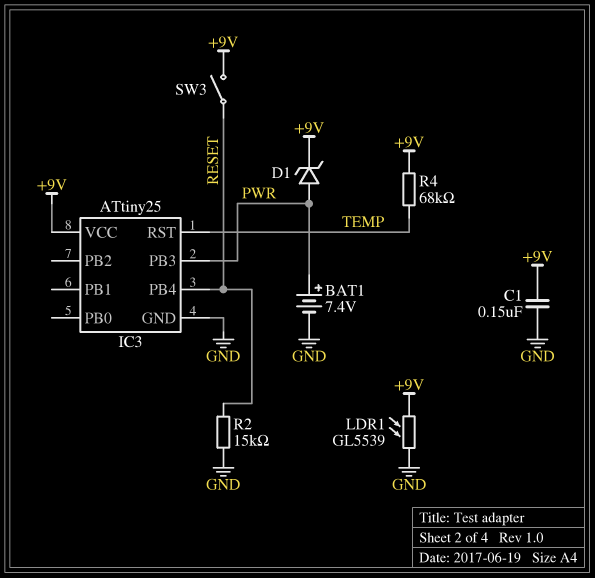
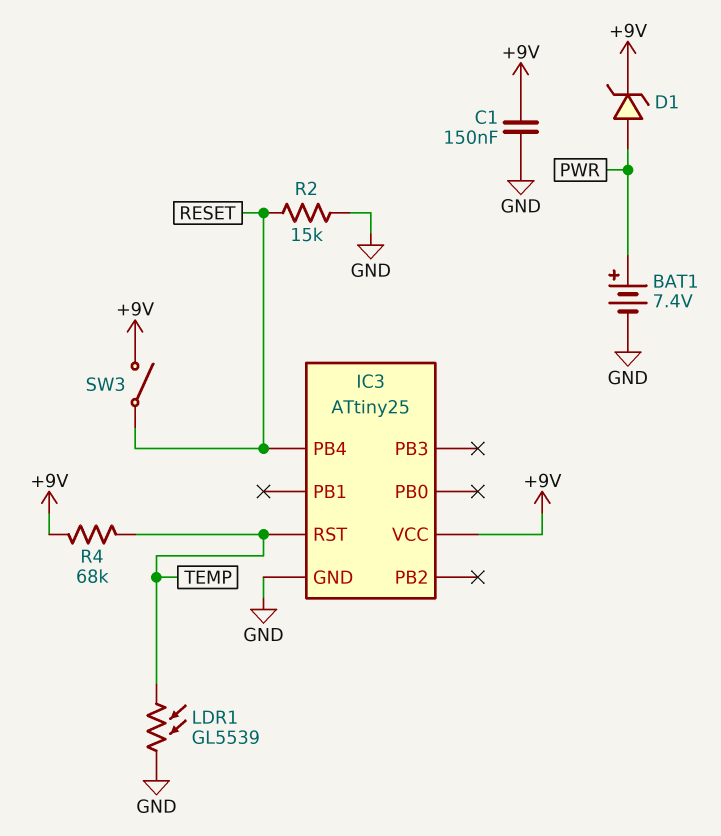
IC3 pin PB3: PWR -> none
LDR1: GL5539 (+9V, GND) -> GL5539 (GND, TEMP)

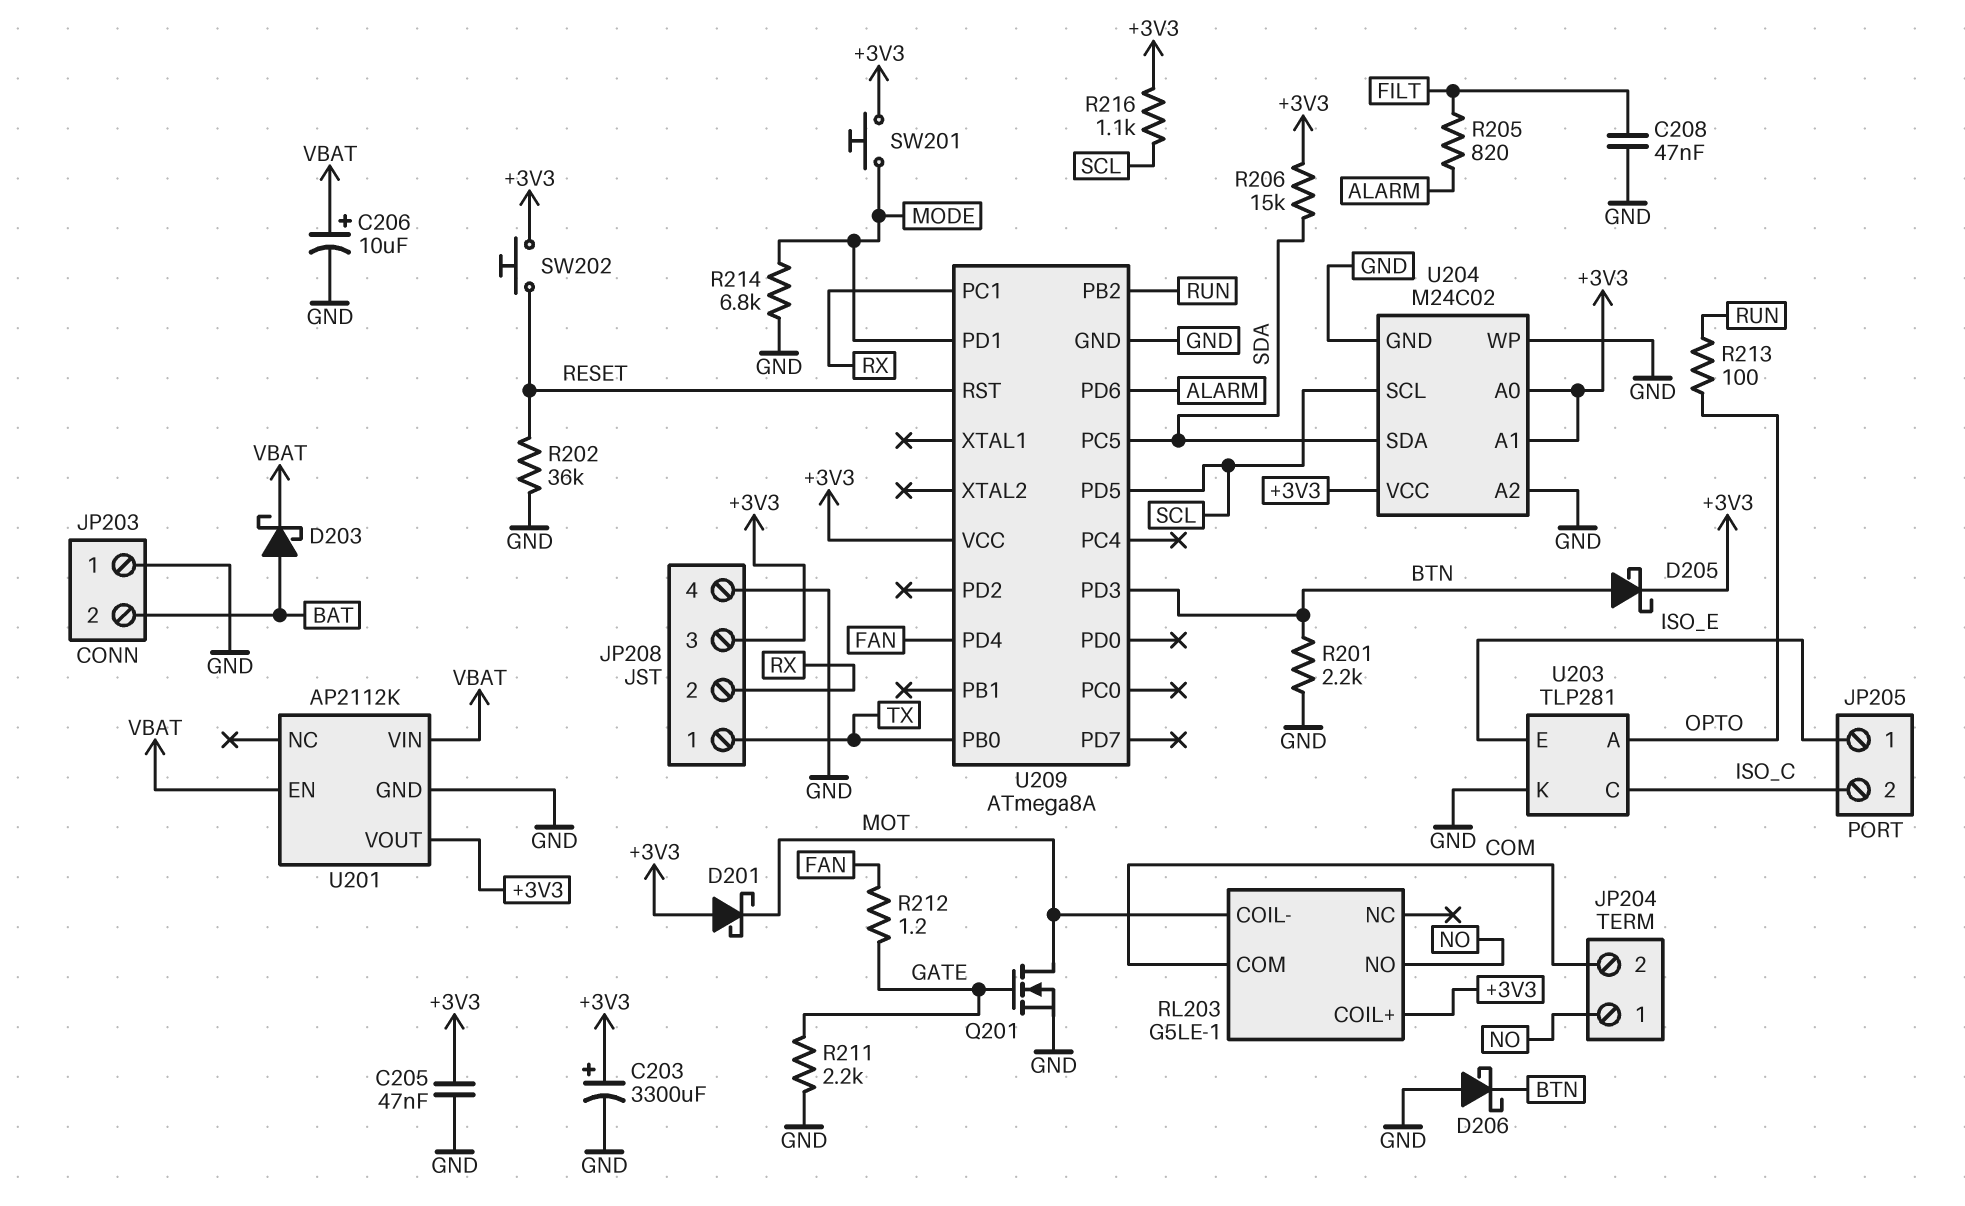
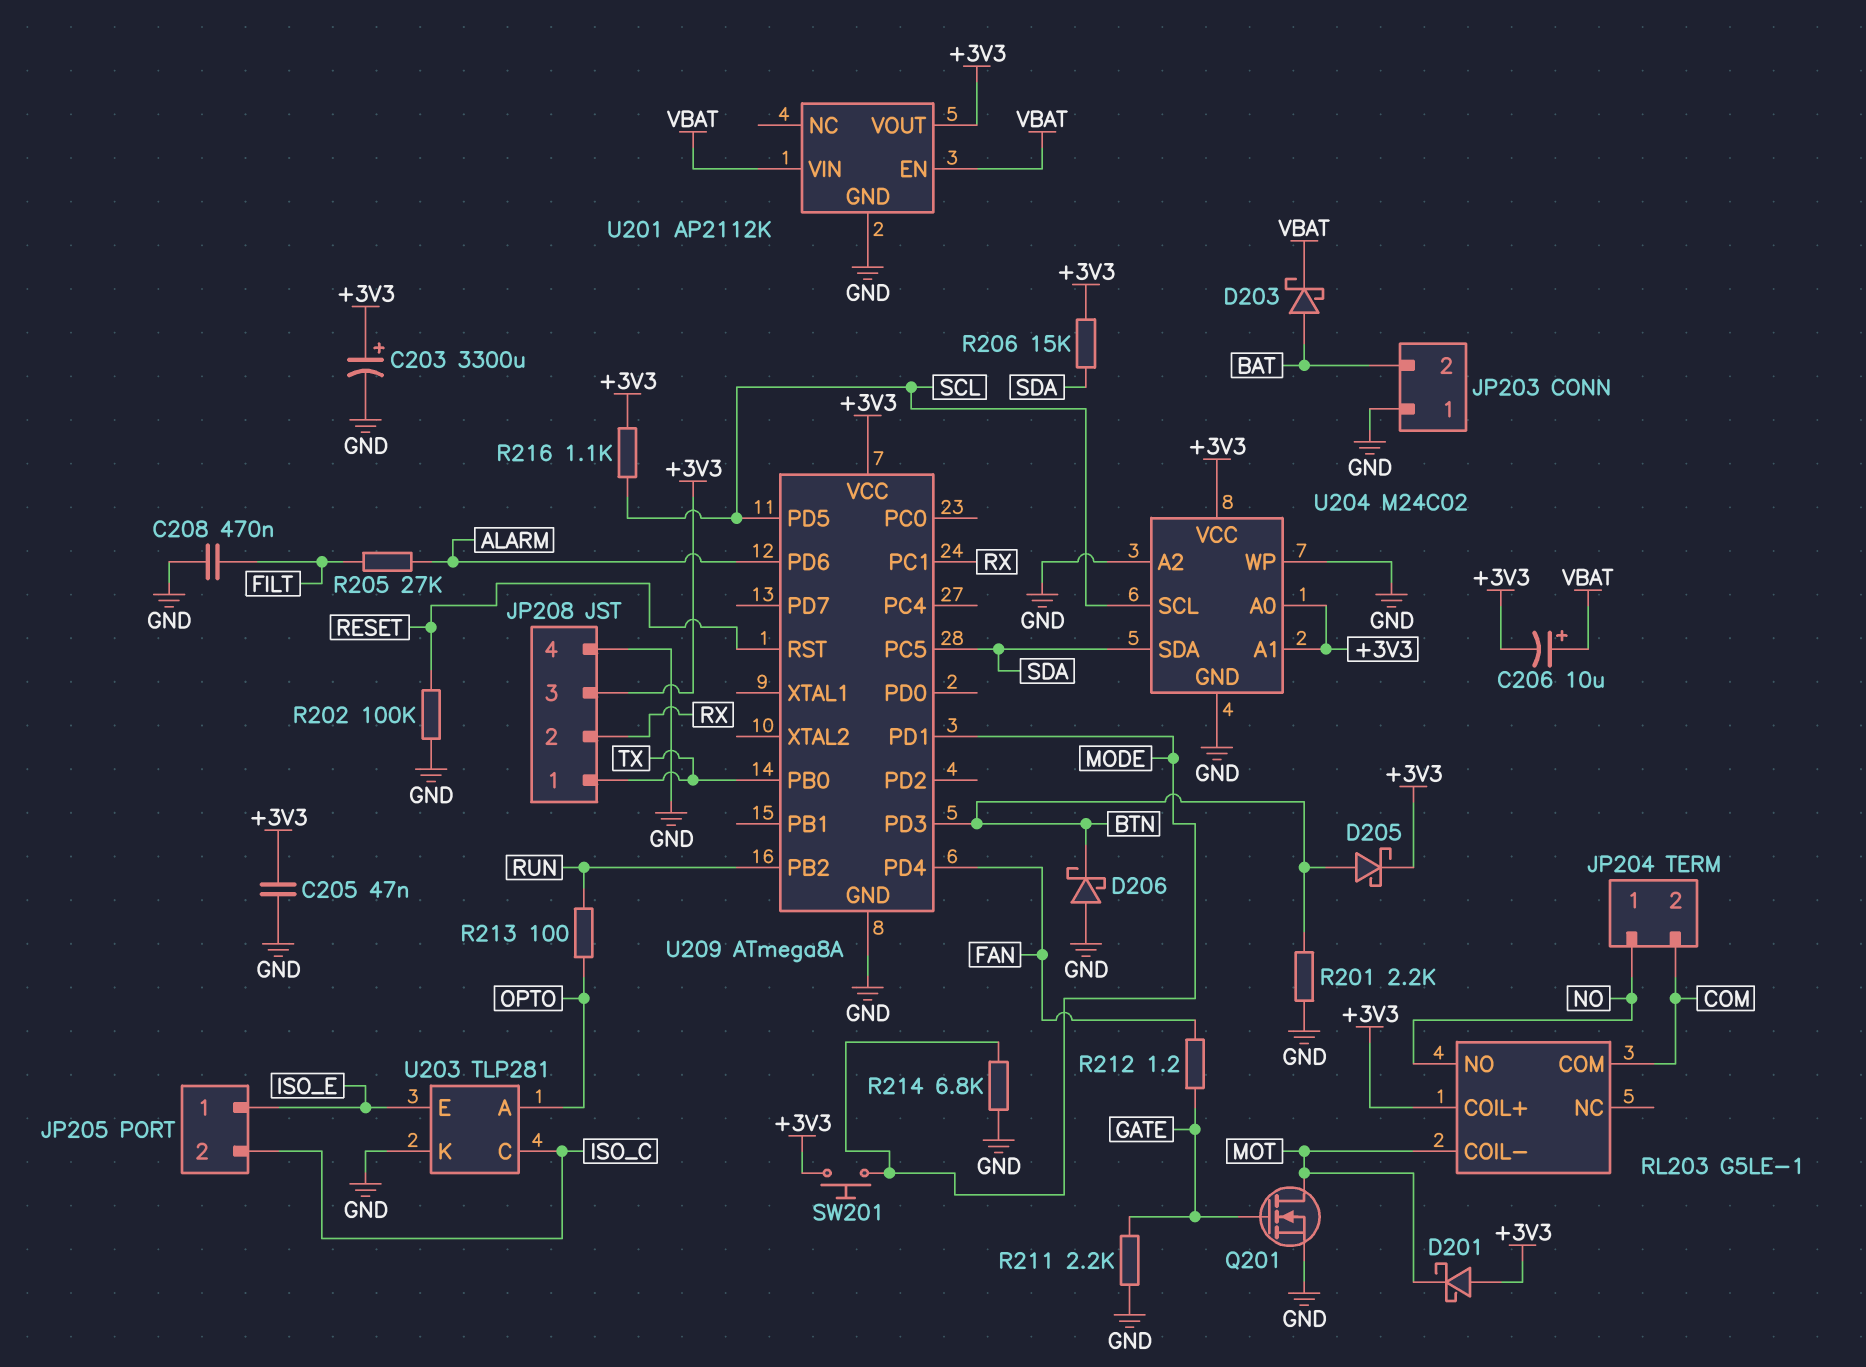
C206: 10uF (plus VBAT, minus GND) -> 10uF (plus VBAT, minus +3V3)
C208: 47nF (FILT, GND) -> 470nF (FILT, GND)
R202: 36k (GND, RESET) -> 100k (GND, RESET)
R205: 820 (ALARM, FILT) -> 27k (ALARM, FILT)
SW202: button (+3V3, RESET) -> none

=-=-=

#### WHAT IS EXPECTED
The expected result is an exact transcription of the lines from the one containing "C206: 10uF (plus" through the end of the records above; please include both ends.

#### SOLUTION TO THE EXERCISE
C206: 10uF (plus VBAT, minus GND) -> 10uF (plus VBAT, minus +3V3)
C208: 47nF (FILT, GND) -> 470nF (FILT, GND)
R202: 36k (GND, RESET) -> 100k (GND, RESET)
R205: 820 (ALARM, FILT) -> 27k (ALARM, FILT)
SW202: button (+3V3, RESET) -> none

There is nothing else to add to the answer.